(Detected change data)
====

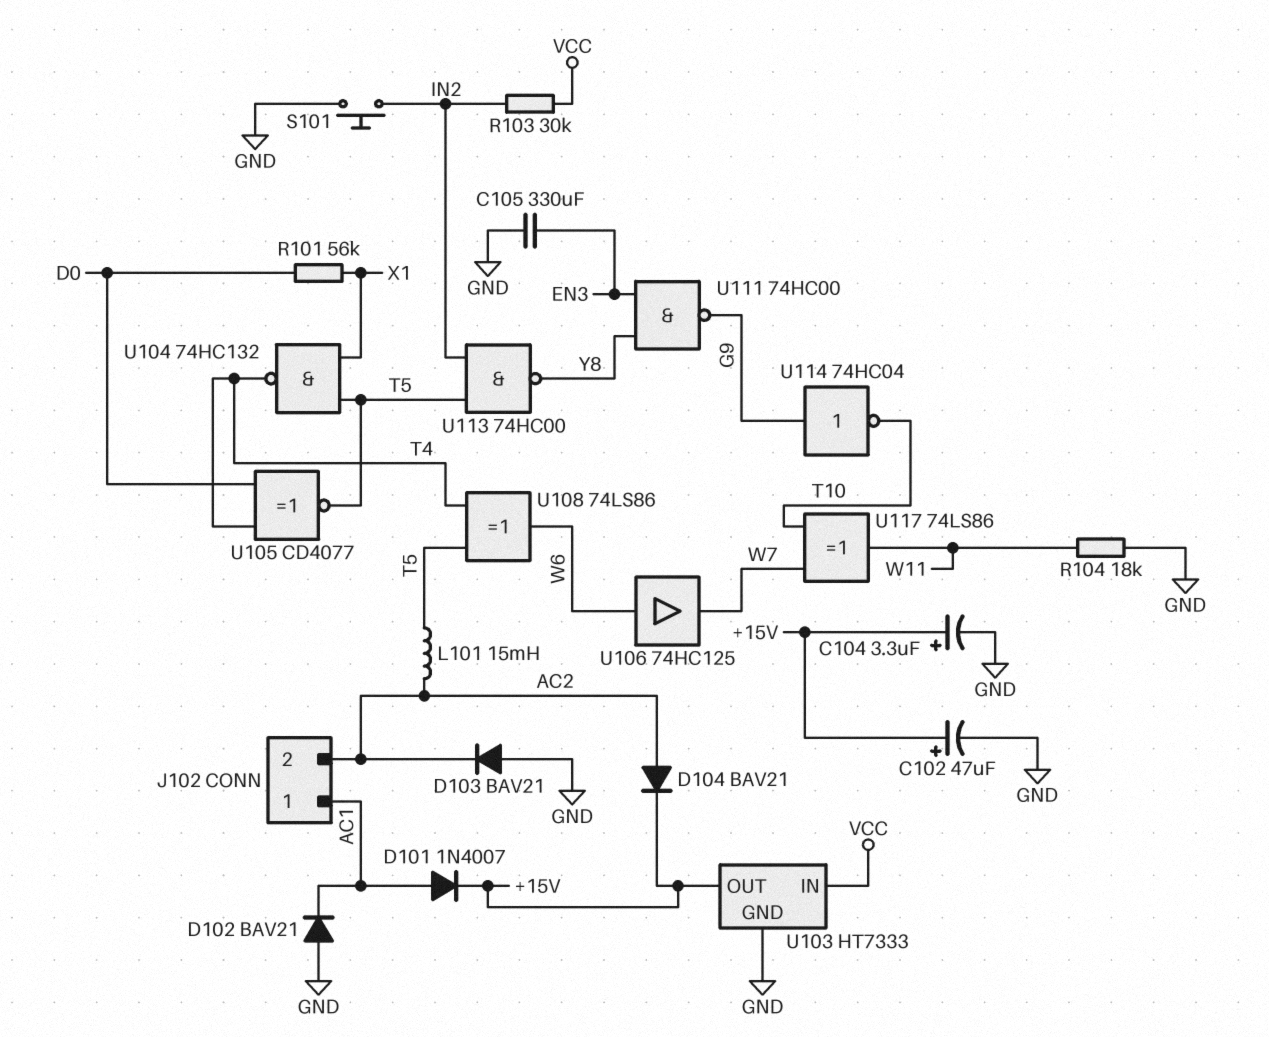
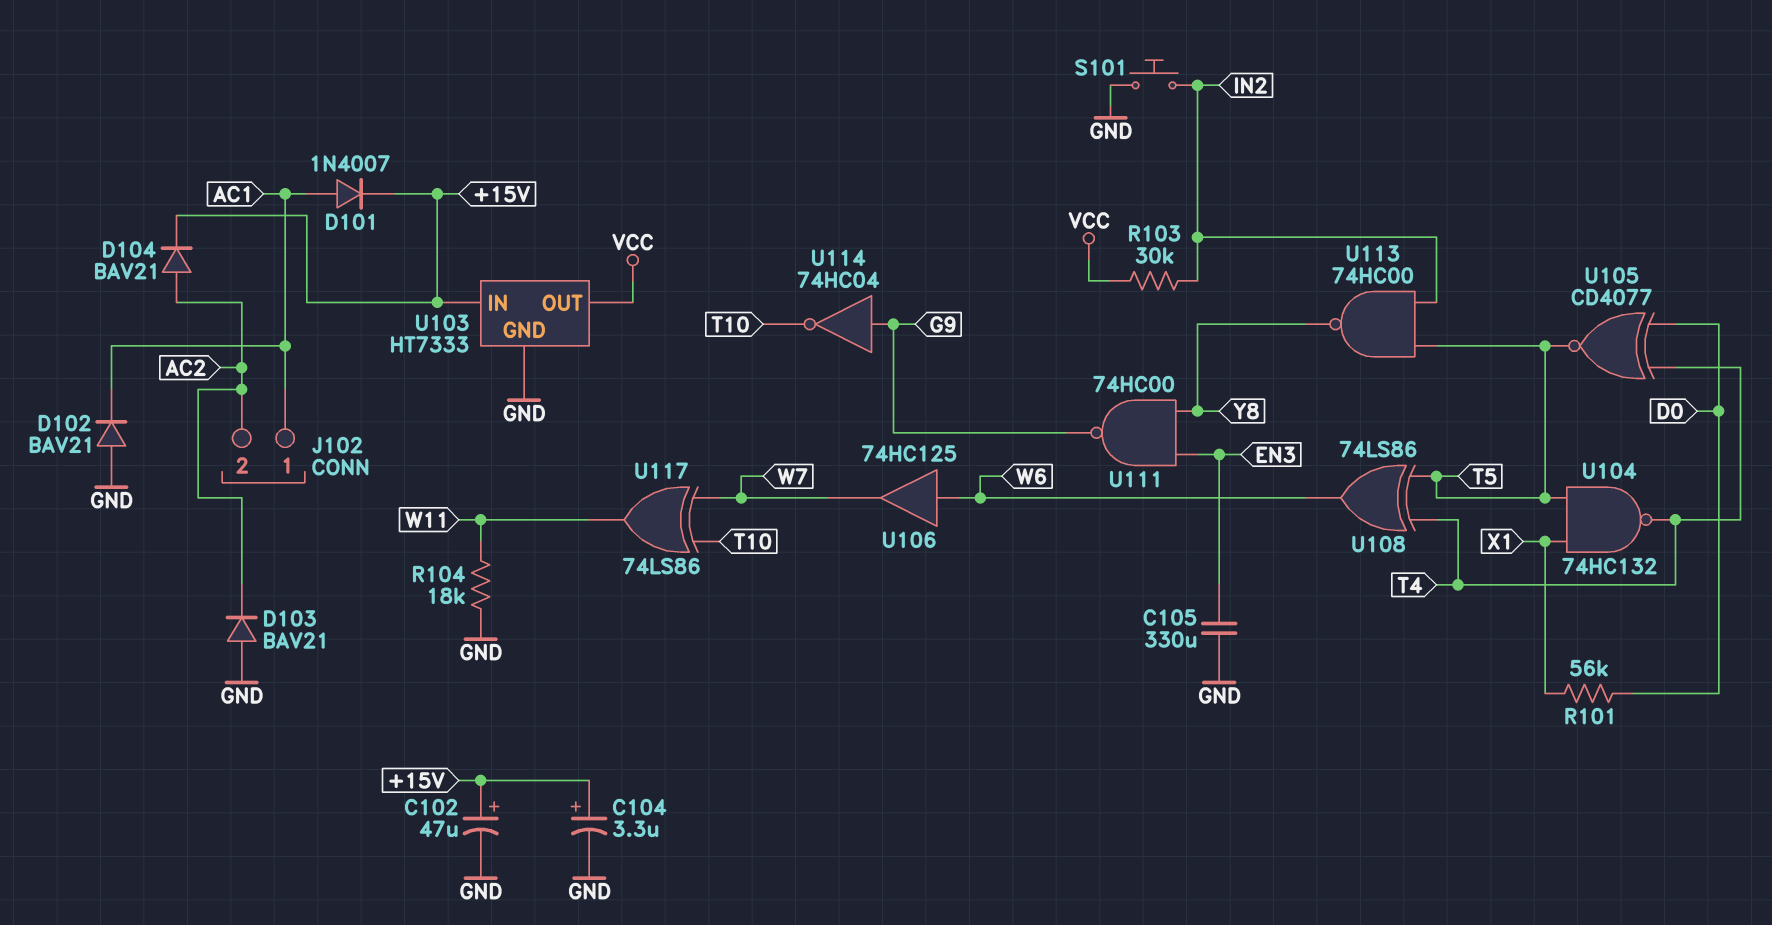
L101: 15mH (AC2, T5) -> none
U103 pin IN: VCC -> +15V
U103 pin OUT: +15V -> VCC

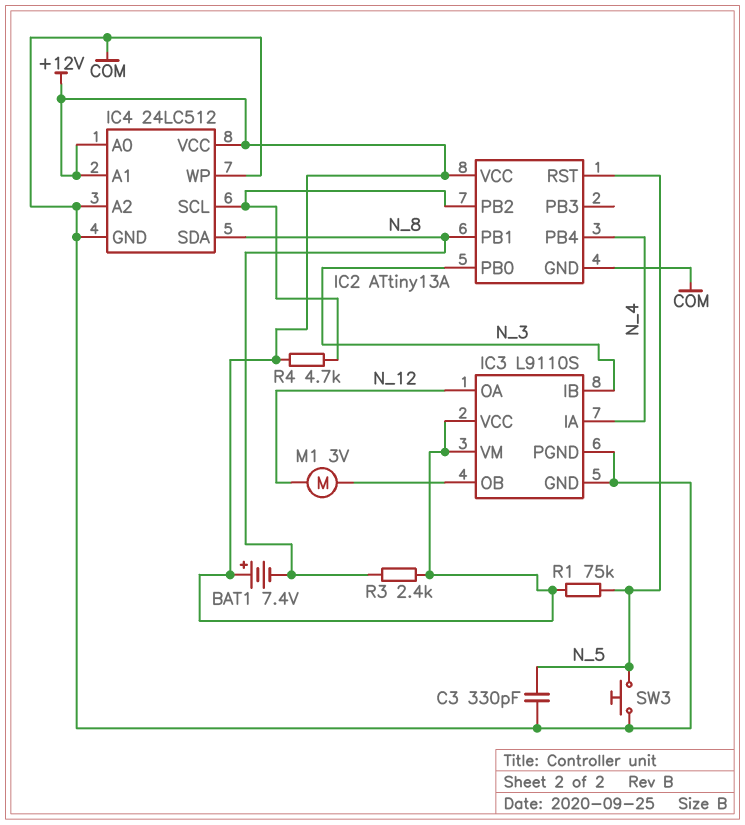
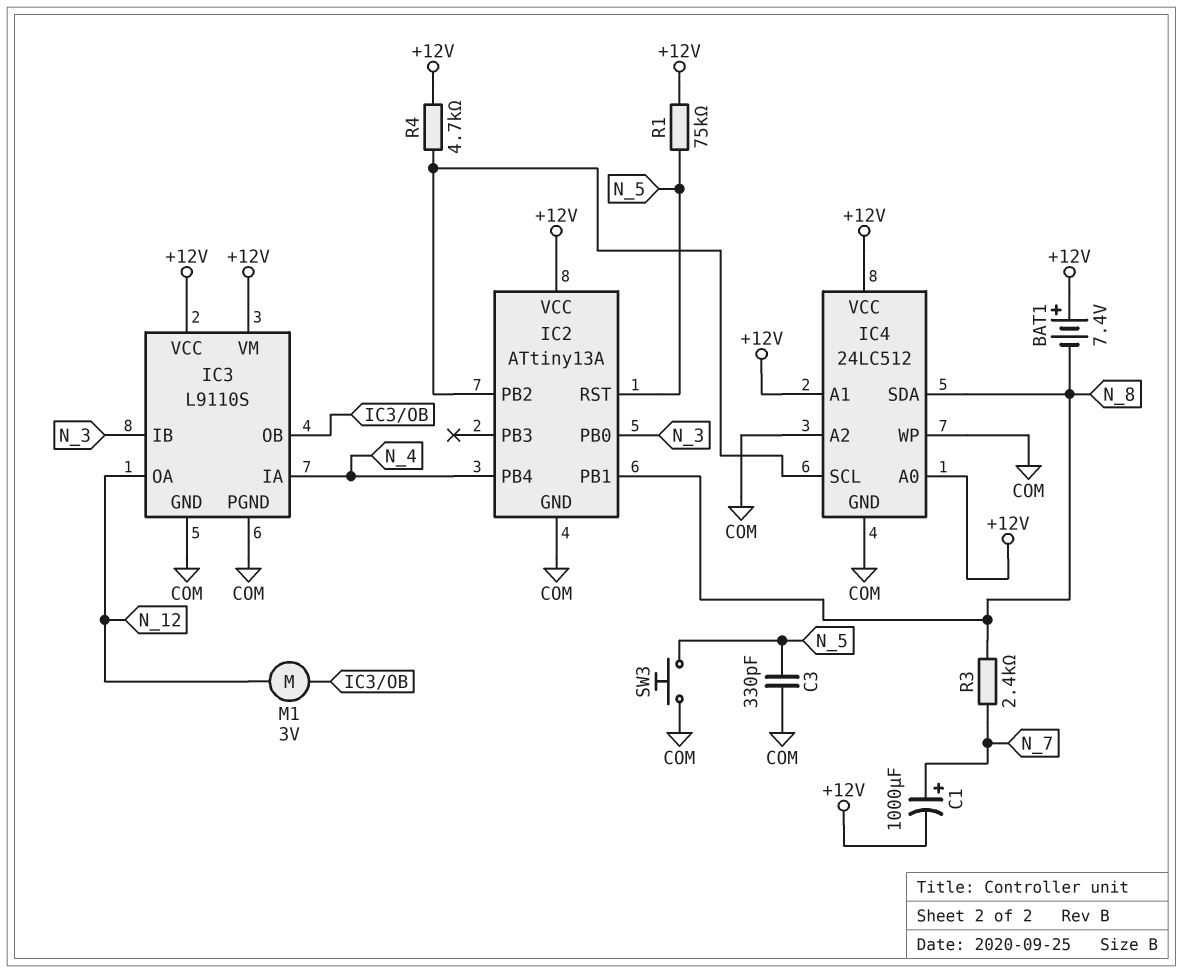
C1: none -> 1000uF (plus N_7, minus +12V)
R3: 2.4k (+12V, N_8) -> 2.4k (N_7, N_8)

====

TASK DETAILS:
Could you repeat exactly the lines from the one containing "U103 pin IN: VCC -> +15V" to the last line of the records, both included, and leave out every picture?

WRITTEN RESPONSE:
U103 pin IN: VCC -> +15V
U103 pin OUT: +15V -> VCC

C1: none -> 1000uF (plus N_7, minus +12V)
R3: 2.4k (+12V, N_8) -> 2.4k (N_7, N_8)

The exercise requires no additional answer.